### DATA SHOWN
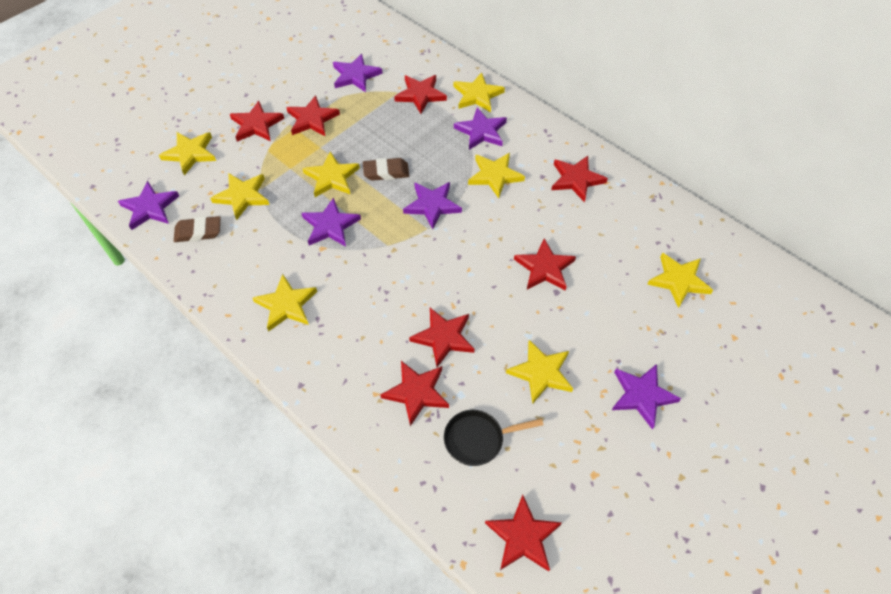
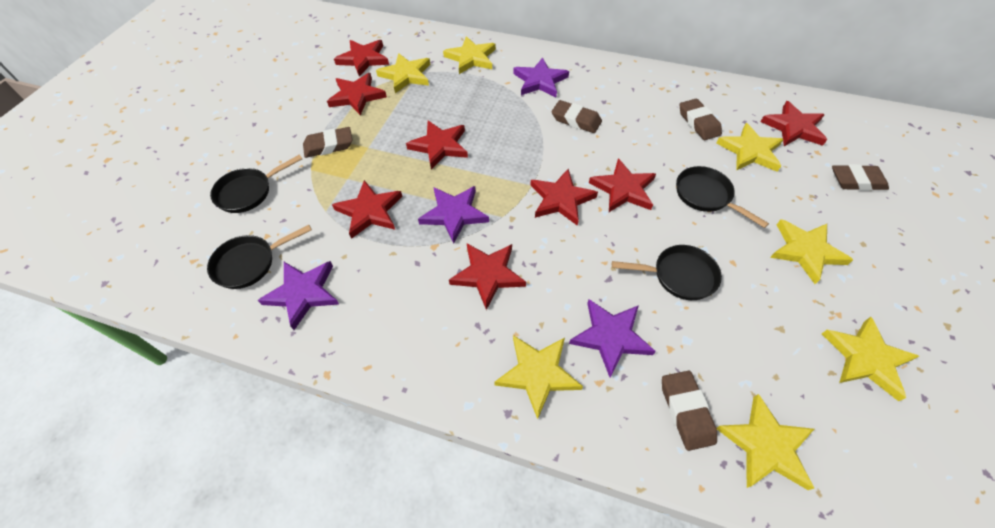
black pan: 1 -> 4
brown eraser: 2 -> 5
purple star: 6 -> 4
yellow star: 8 -> 7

### YOUR OBJECTIVE
Print the listing exactly, images excluded.

### EXERCISE RESULT
black pan: 1 -> 4
brown eraser: 2 -> 5
purple star: 6 -> 4
yellow star: 8 -> 7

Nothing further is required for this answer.